(DESCRIPTION OF THE TASK)
Will you write out, word for word, every line from the one with "cyan brick C2:D2 level 2 -> none" to the final line of the data below, with the pictures left out?

(DATA TO EXAMINE)
:::::

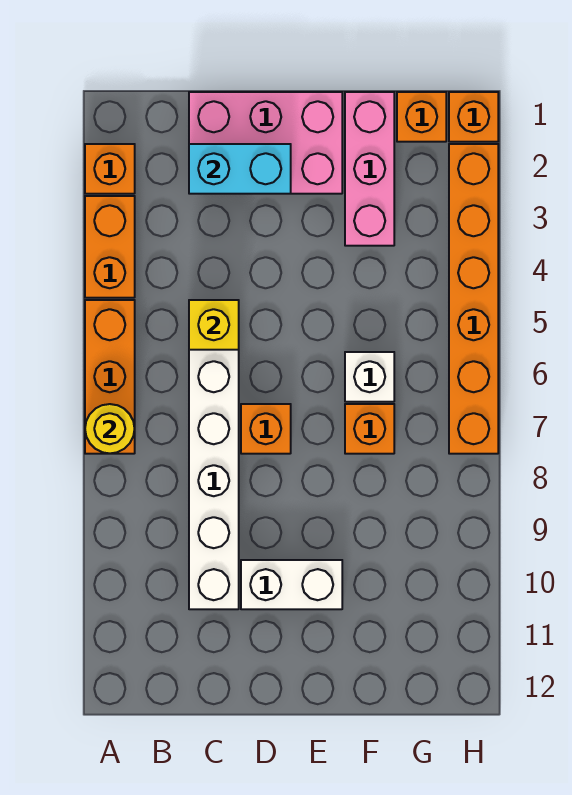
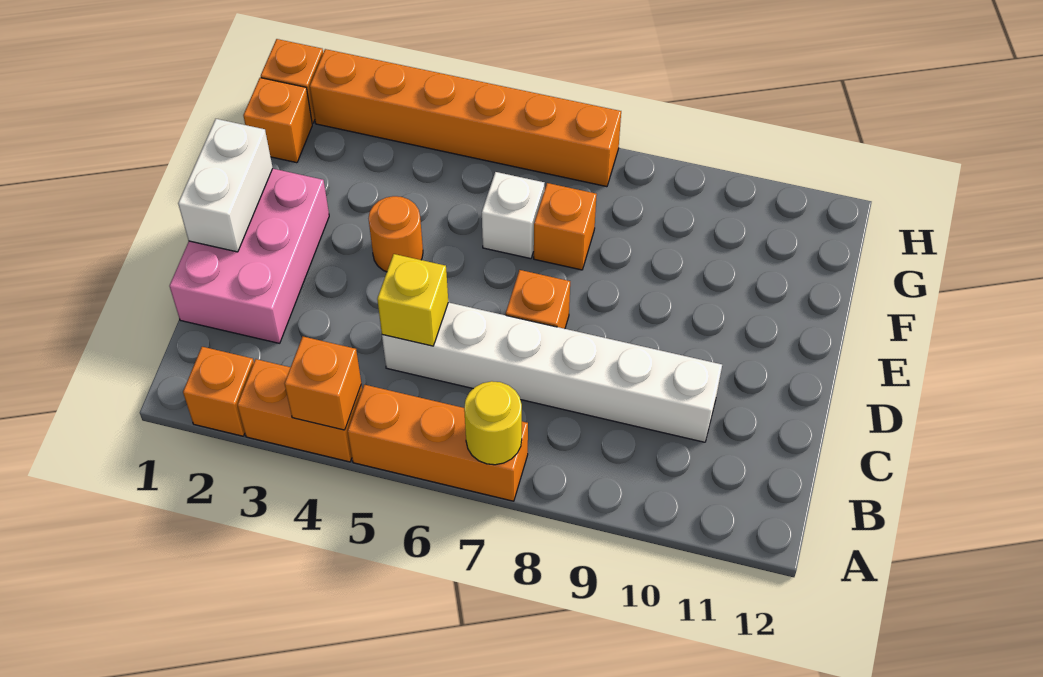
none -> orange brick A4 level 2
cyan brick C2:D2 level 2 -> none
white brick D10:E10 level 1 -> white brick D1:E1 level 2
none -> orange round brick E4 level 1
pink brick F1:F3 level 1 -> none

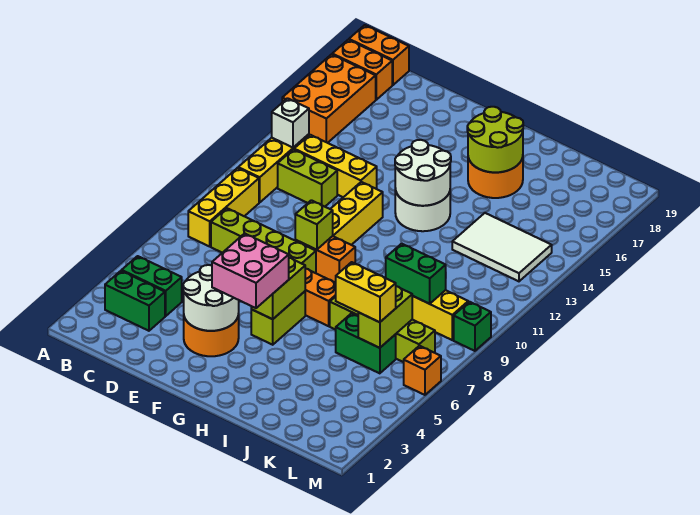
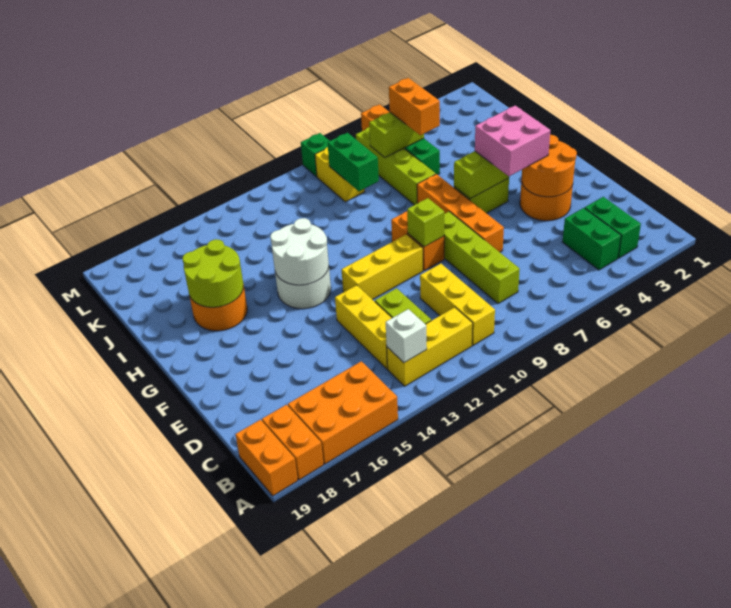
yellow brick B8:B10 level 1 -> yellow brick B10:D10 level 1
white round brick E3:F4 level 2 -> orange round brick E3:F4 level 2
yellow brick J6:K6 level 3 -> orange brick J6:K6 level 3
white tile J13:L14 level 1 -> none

:::::

(RESPONSE BOX)
cyan brick C2:D2 level 2 -> none
white brick D10:E10 level 1 -> white brick D1:E1 level 2
none -> orange round brick E4 level 1
pink brick F1:F3 level 1 -> none

yellow brick B8:B10 level 1 -> yellow brick B10:D10 level 1
white round brick E3:F4 level 2 -> orange round brick E3:F4 level 2
yellow brick J6:K6 level 3 -> orange brick J6:K6 level 3
white tile J13:L14 level 1 -> none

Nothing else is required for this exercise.